## Aim of the task
From the first line to the last, give the material again exactly, without the images.

**********

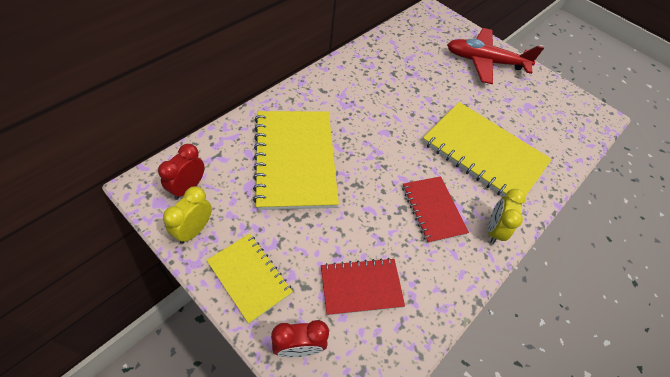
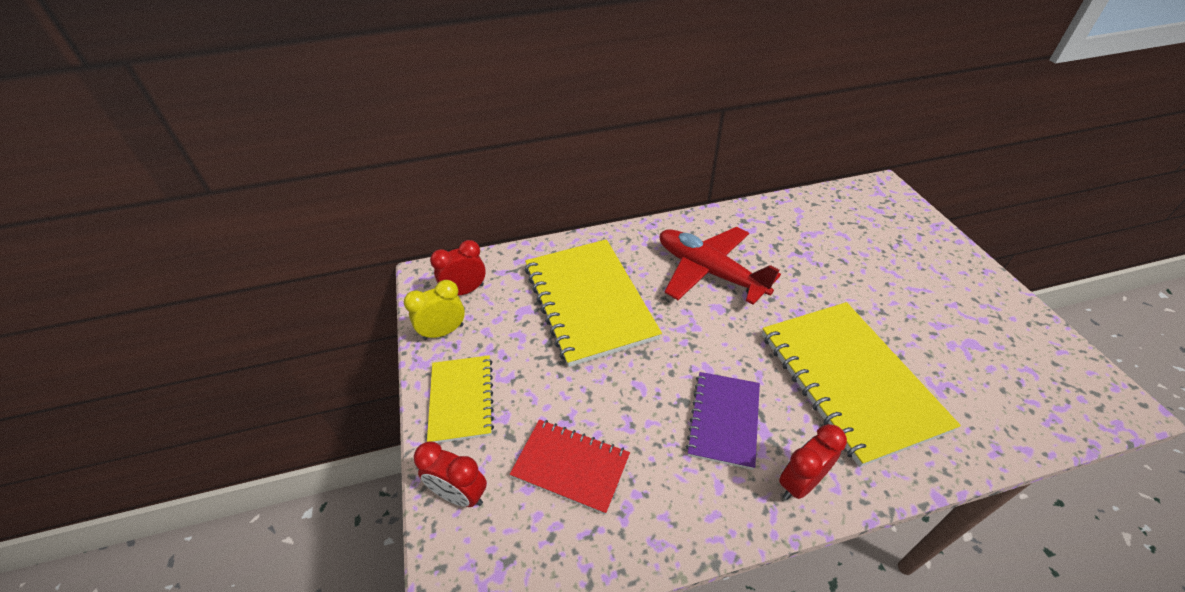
camera: 40 degrees right, 10 degrees down
(295, 160) = (589, 302): yellow notebook -> yellow notebook turned 45 degrees counterclockwise
(433, 210) = (724, 420): red notebook -> purple notebook
(485, 62) = (929, 267): red plane -> red plane (709, 272)
(493, 230) = (800, 482): yellow clock -> red clock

**********

## Response to the exercise
camera: 40 degrees right, 10 degrees down
(295, 160) = (589, 302): yellow notebook -> yellow notebook turned 45 degrees counterclockwise
(433, 210) = (724, 420): red notebook -> purple notebook
(485, 62) = (929, 267): red plane -> red plane (709, 272)
(493, 230) = (800, 482): yellow clock -> red clock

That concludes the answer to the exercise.